▶ **RECORDS FOR PROCESSING**
--

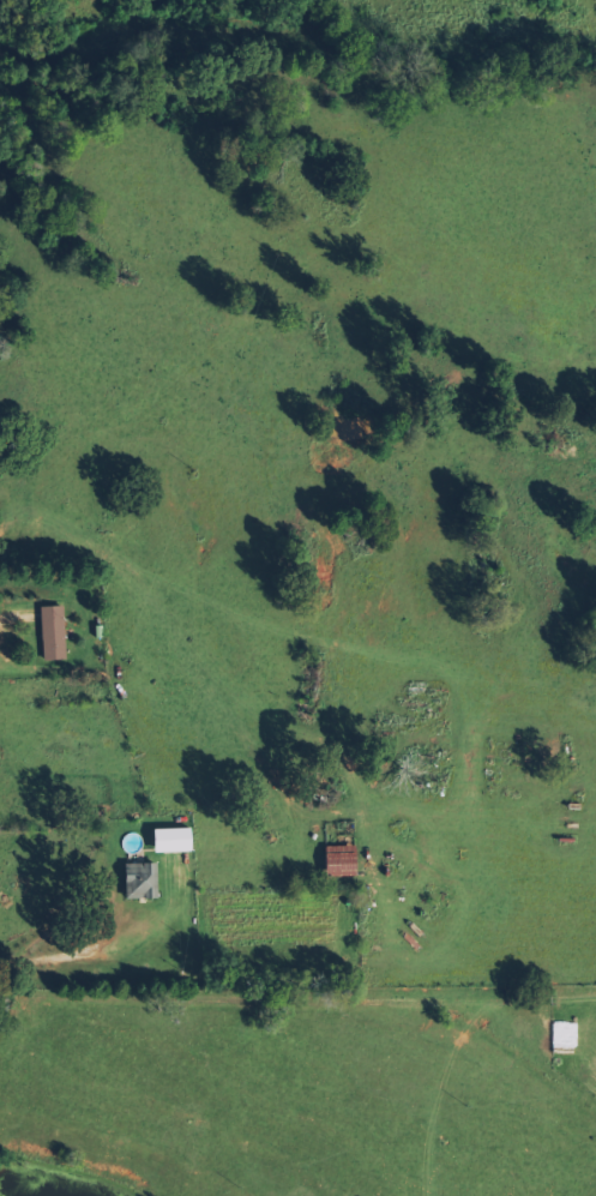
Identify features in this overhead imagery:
building: (48, 633)
building: (163, 839)
building: (136, 882)
road: (298, 942)

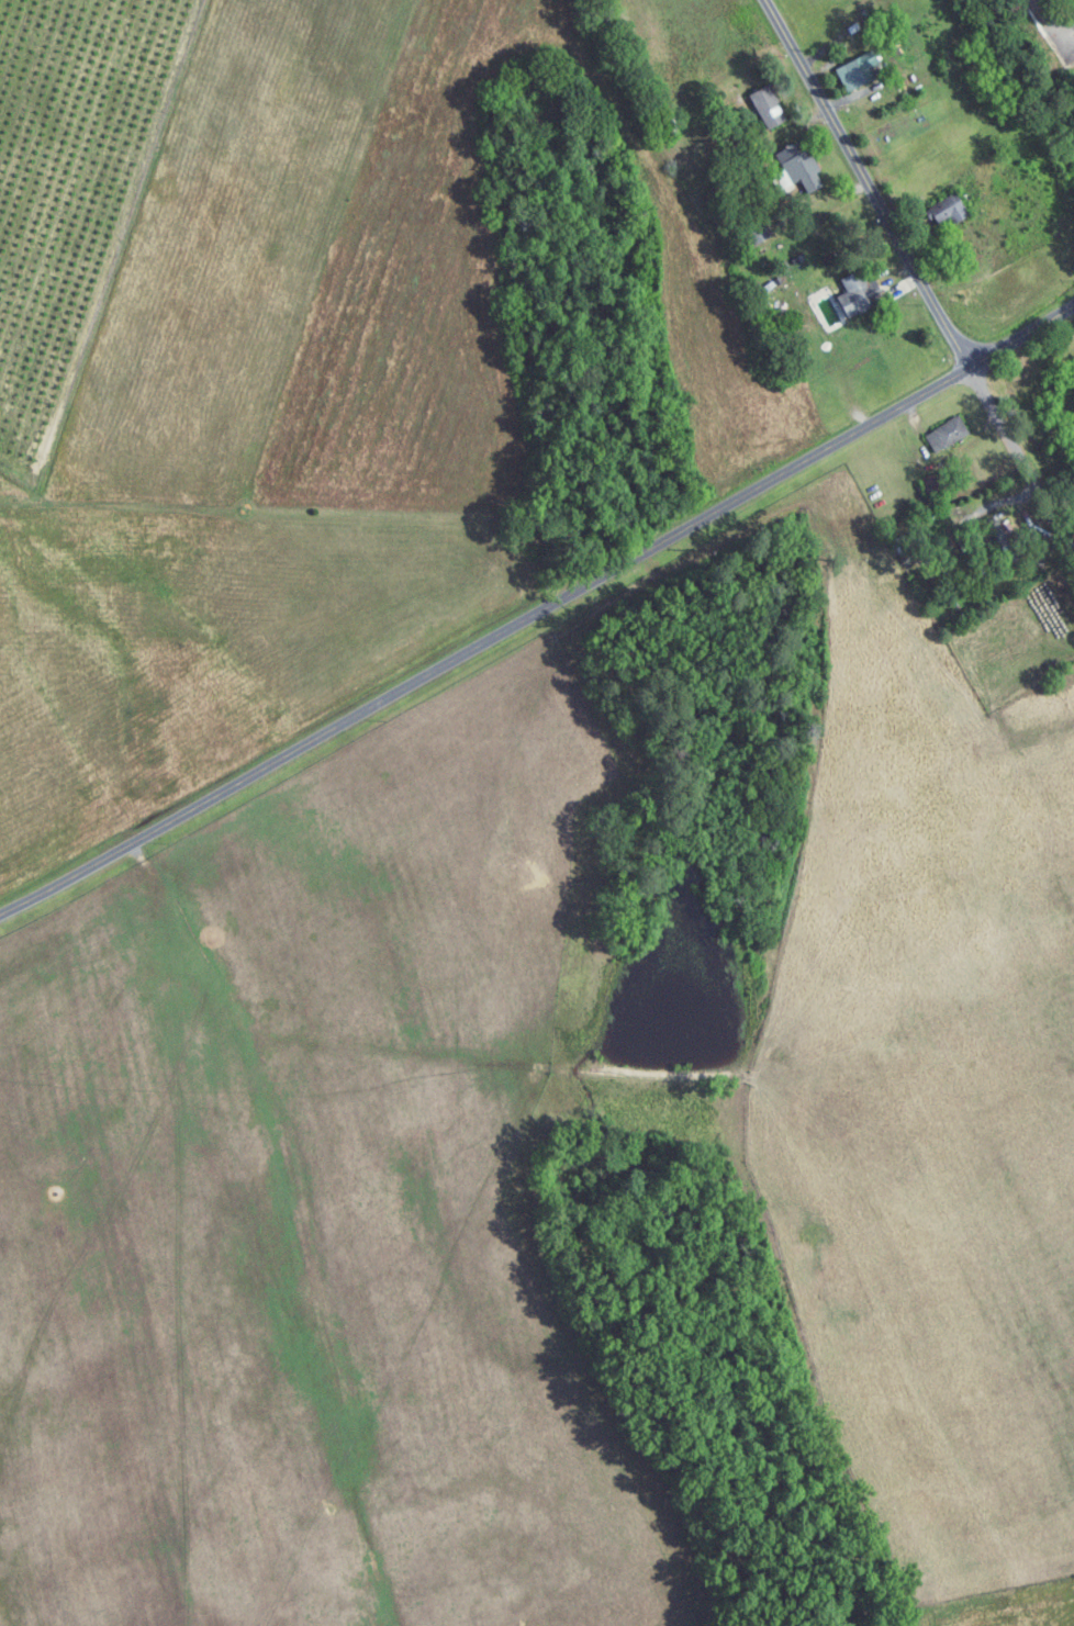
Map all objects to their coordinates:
building: (851, 27)
road: (1051, 29)
road: (818, 52)
building: (855, 70)
road: (854, 94)
building: (764, 105)
building: (668, 126)
road: (788, 130)
building: (794, 167)
building: (738, 184)
road: (823, 202)
building: (946, 208)
building: (751, 234)
road: (935, 248)
road: (917, 276)
road: (903, 289)
building: (856, 293)
road: (1021, 336)
building: (798, 351)
crop: (223, 382)
road: (916, 417)
building: (946, 433)
building: (933, 483)
road: (1060, 500)
road: (996, 501)
road: (485, 641)

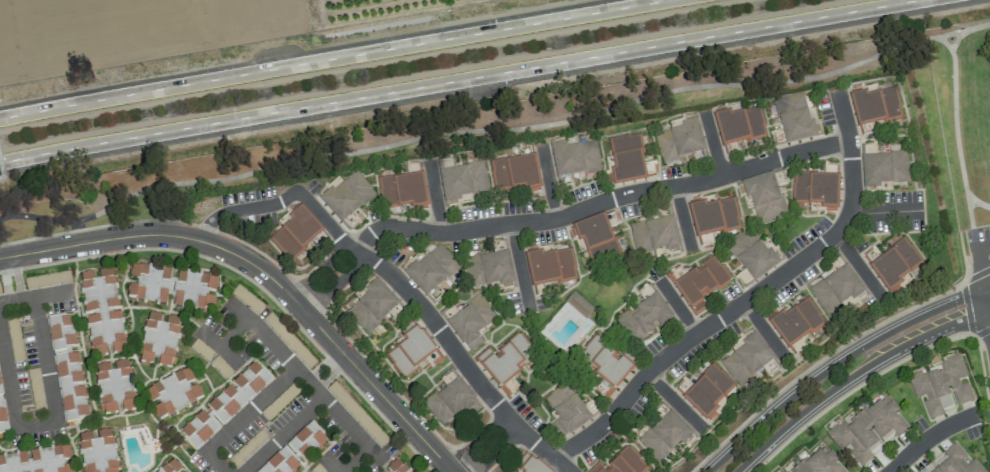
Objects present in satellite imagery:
road: (962, 30)
road: (956, 40)
road: (333, 58)
road: (459, 80)
building: (875, 104)
park: (528, 114)
road: (583, 117)
building: (738, 127)
building: (680, 140)
road: (712, 144)
building: (700, 156)
building: (575, 157)
building: (629, 159)
building: (883, 169)
building: (514, 173)
road: (1, 174)
building: (462, 181)
road: (548, 182)
building: (818, 188)
building: (403, 190)
building: (764, 197)
building: (348, 198)
road: (435, 199)
road: (601, 202)
road: (977, 202)
road: (241, 209)
road: (883, 212)
road: (682, 217)
building: (712, 218)
road: (159, 220)
road: (325, 221)
building: (295, 232)
building: (655, 235)
parking lot: (978, 237)
building: (596, 240)
building: (752, 254)
road: (8, 262)
building: (893, 264)
road: (519, 265)
road: (857, 266)
road: (323, 267)
building: (549, 267)
building: (490, 268)
road: (265, 272)
building: (431, 272)
road: (16, 281)
building: (699, 282)
road: (6, 283)
road: (338, 283)
building: (171, 287)
building: (836, 288)
building: (0, 293)
road: (978, 293)
road: (33, 295)
road: (751, 295)
road: (966, 302)
building: (372, 306)
road: (680, 309)
building: (102, 312)
road: (980, 314)
building: (644, 318)
building: (794, 321)
building: (471, 322)
road: (763, 329)
building: (14, 338)
building: (159, 339)
building: (796, 347)
building: (412, 352)
road: (826, 356)
road: (339, 357)
road: (462, 359)
building: (747, 360)
building: (507, 363)
building: (604, 364)
road: (319, 365)
building: (67, 368)
road: (826, 370)
road: (328, 375)
road: (844, 381)
building: (942, 386)
building: (115, 387)
road: (317, 387)
building: (0, 392)
building: (706, 392)
building: (173, 393)
road: (671, 398)
building: (451, 401)
building: (225, 405)
building: (567, 410)
building: (2, 418)
road: (48, 418)
building: (868, 430)
building: (665, 436)
road: (927, 439)
road: (486, 447)
building: (295, 450)
building: (97, 451)
building: (38, 460)
road: (221, 462)
building: (819, 462)
building: (956, 462)
building: (621, 463)
building: (531, 464)
building: (171, 467)
building: (395, 467)
building: (782, 471)
building: (918, 471)

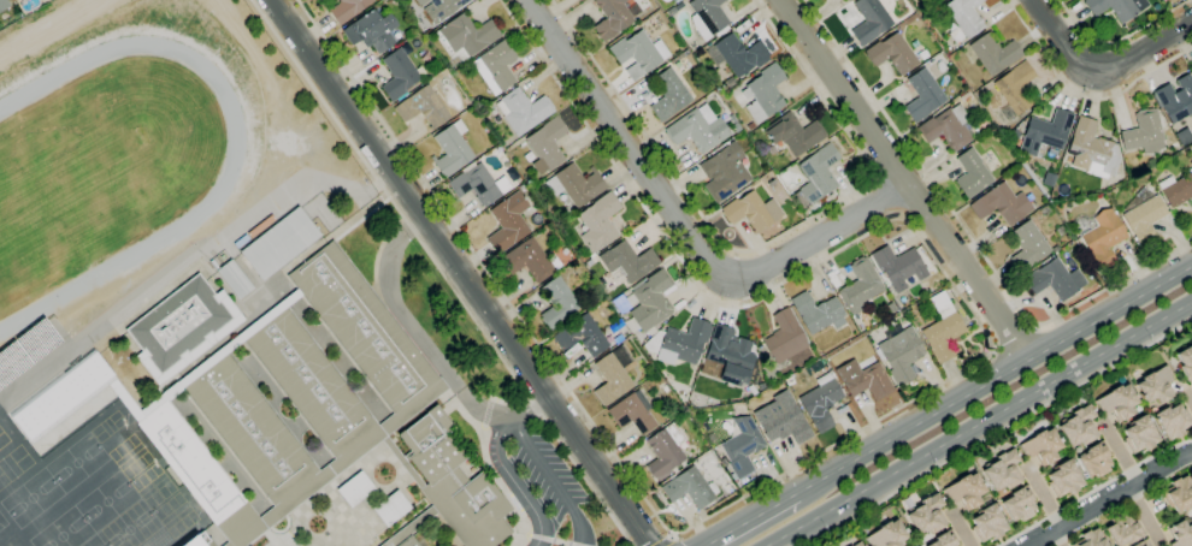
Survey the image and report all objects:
building: (935, 0)
building: (938, 0)
building: (4, 5)
building: (1116, 7)
building: (441, 8)
building: (347, 9)
building: (671, 12)
building: (964, 16)
building: (613, 17)
building: (708, 18)
building: (869, 21)
building: (370, 31)
building: (956, 35)
building: (465, 36)
road: (1120, 39)
building: (994, 53)
building: (637, 54)
building: (741, 54)
building: (892, 54)
building: (495, 67)
road: (1101, 70)
building: (398, 74)
building: (729, 82)
building: (1014, 89)
building: (764, 93)
building: (668, 95)
building: (922, 95)
road: (1082, 95)
building: (1176, 99)
building: (478, 103)
building: (423, 107)
building: (971, 107)
building: (523, 111)
building: (750, 126)
building: (948, 128)
building: (698, 129)
building: (1145, 131)
building: (1045, 132)
building: (794, 134)
building: (547, 145)
building: (451, 149)
building: (1092, 150)
track: (101, 169)
building: (724, 172)
building: (971, 174)
building: (816, 176)
road: (902, 177)
track: (224, 182)
building: (478, 185)
building: (575, 185)
park: (69, 186)
building: (1176, 189)
building: (1001, 204)
building: (1045, 210)
building: (752, 211)
building: (1143, 216)
building: (507, 222)
building: (599, 222)
road: (683, 226)
building: (1059, 231)
road: (971, 235)
building: (1099, 235)
building: (279, 244)
road: (763, 244)
building: (1027, 247)
building: (1054, 248)
building: (529, 260)
building: (627, 262)
building: (898, 266)
road: (442, 272)
road: (462, 272)
building: (233, 279)
building: (1053, 280)
building: (859, 286)
building: (650, 300)
building: (557, 303)
building: (620, 304)
building: (890, 307)
building: (817, 313)
building: (178, 324)
building: (362, 326)
building: (942, 329)
road: (414, 331)
building: (217, 335)
road: (1011, 335)
building: (581, 336)
building: (784, 337)
building: (679, 342)
building: (220, 352)
building: (729, 355)
building: (901, 355)
building: (799, 356)
building: (1186, 362)
building: (612, 375)
road: (992, 375)
building: (863, 379)
building: (1155, 385)
building: (314, 388)
building: (61, 396)
road: (1188, 398)
building: (820, 402)
building: (1117, 402)
building: (413, 406)
building: (632, 413)
road: (874, 421)
building: (1172, 421)
building: (783, 423)
road: (978, 423)
building: (1079, 427)
road: (997, 432)
building: (254, 434)
building: (1140, 435)
building: (741, 446)
building: (1041, 446)
building: (665, 450)
building: (1094, 460)
park: (77, 462)
building: (189, 462)
building: (403, 463)
road: (501, 465)
park: (14, 466)
building: (331, 470)
building: (1002, 471)
building: (1064, 479)
road: (1128, 479)
road: (556, 480)
building: (454, 483)
building: (937, 484)
parking lot: (552, 486)
building: (690, 488)
building: (355, 489)
road: (1094, 490)
building: (967, 492)
building: (1179, 494)
park: (32, 497)
road: (1109, 498)
road: (1044, 503)
building: (1019, 504)
building: (391, 508)
building: (926, 515)
road: (748, 518)
building: (988, 523)
building: (245, 525)
building: (410, 527)
road: (957, 527)
building: (1123, 530)
building: (1180, 534)
building: (887, 535)
road: (548, 539)
building: (1090, 539)
road: (666, 540)
building: (944, 540)
building: (198, 541)
building: (407, 542)
building: (1141, 543)
building: (857, 544)

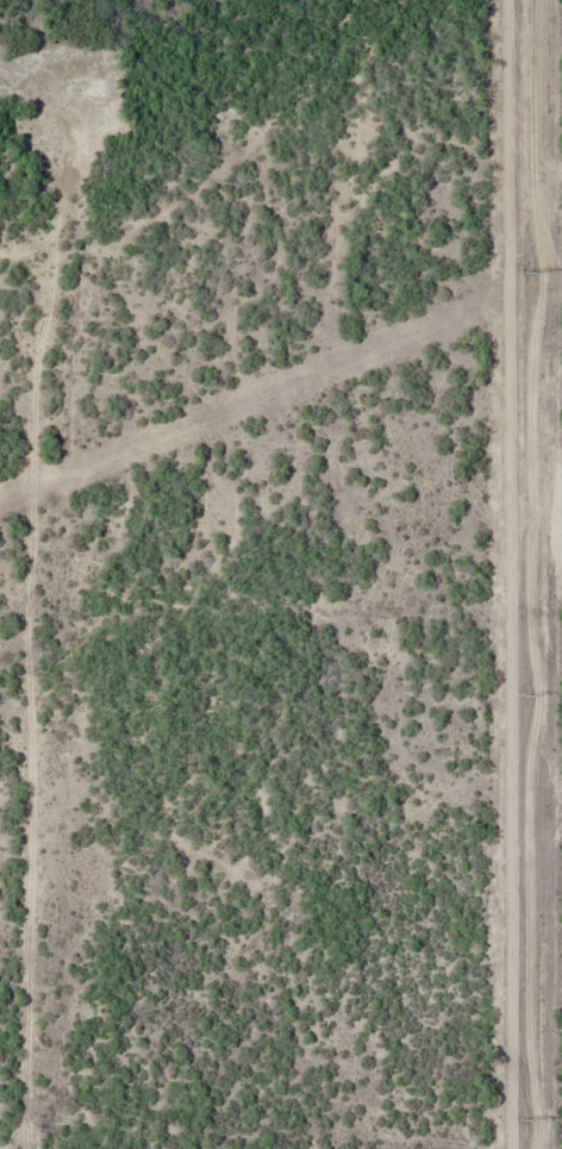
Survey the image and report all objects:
power tower: (526, 275)
power tower: (523, 697)
power tower: (520, 1121)

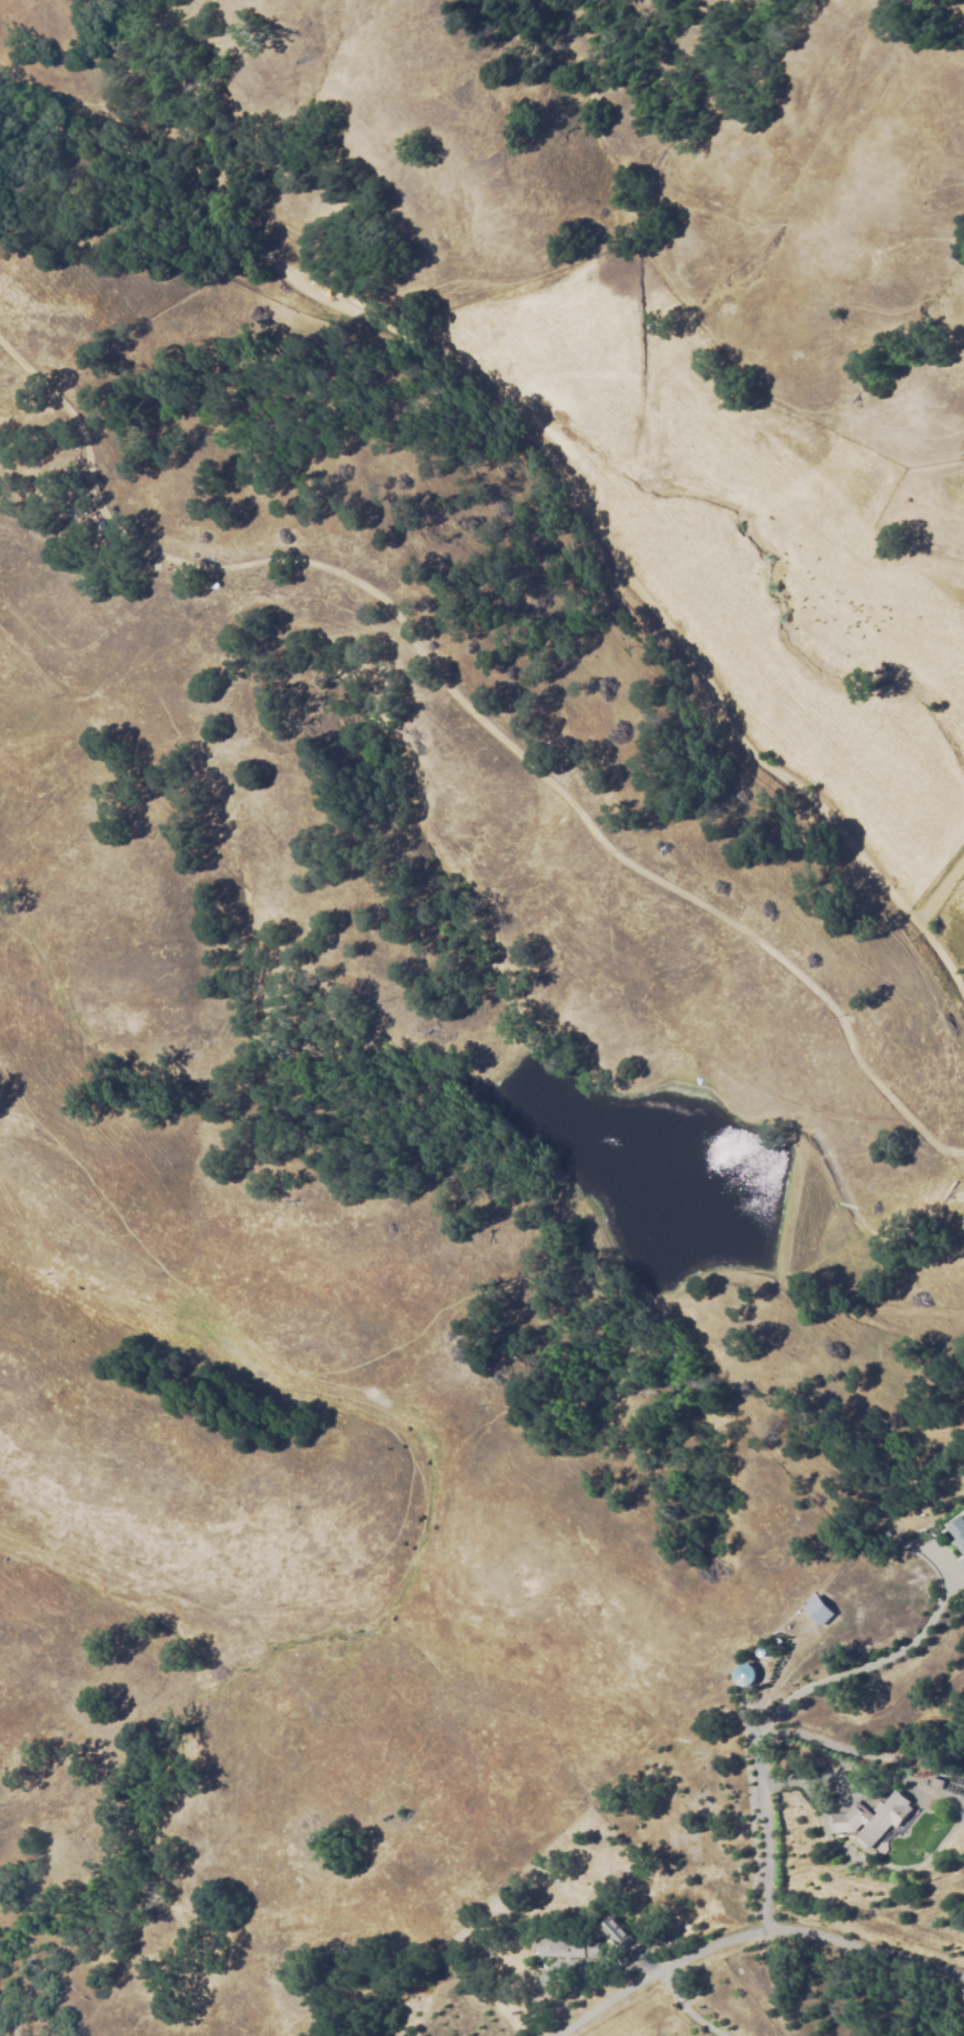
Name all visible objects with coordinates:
road: (569, 429)
road: (586, 780)
road: (946, 882)
road: (869, 986)
building: (958, 1534)
building: (963, 1562)
building: (820, 1611)
building: (744, 1673)
building: (938, 1783)
building: (872, 1820)
building: (620, 1931)
road: (749, 1936)
building: (570, 1943)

--

▶ **TASK INSTRUCTIONS**
Every line with the word "power" in it should be copied from the listing above.

▶ **EXERCISE ANSWER**
power tower: (526, 275)
power tower: (523, 697)
power tower: (520, 1121)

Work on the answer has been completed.